→ **Brief**:
The entries that follow should be repeated exactly, with no pictures kept.

→ **Data**:
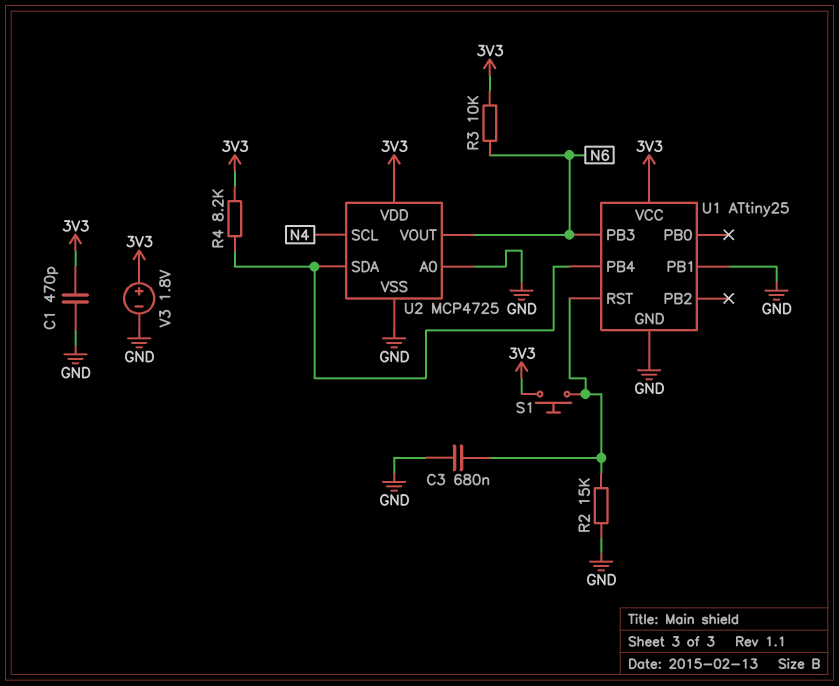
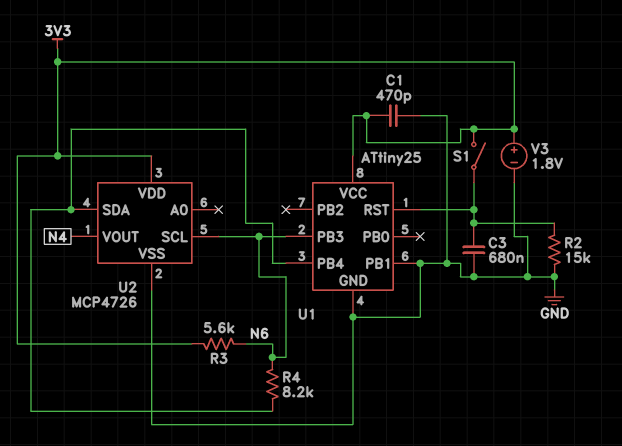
R3: 10k (3V3, N6) -> 5.6k (3V3, N6)
R4: 8.2k (3V3, U1/PB4) -> 8.2k (N6, U1/PB4)
S1: button (3V3, U1/RST) -> switch (3V3, U1/RST)
U2: MCP4725 -> MCP4726
U2 pin A0: GND -> none
U2 pin SCL: N4 -> N6
U2 pin VOUT: N6 -> N4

→ **Result for this exercise**:
R3: 10k (3V3, N6) -> 5.6k (3V3, N6)
R4: 8.2k (3V3, U1/PB4) -> 8.2k (N6, U1/PB4)
S1: button (3V3, U1/RST) -> switch (3V3, U1/RST)
U2: MCP4725 -> MCP4726
U2 pin A0: GND -> none
U2 pin SCL: N4 -> N6
U2 pin VOUT: N6 -> N4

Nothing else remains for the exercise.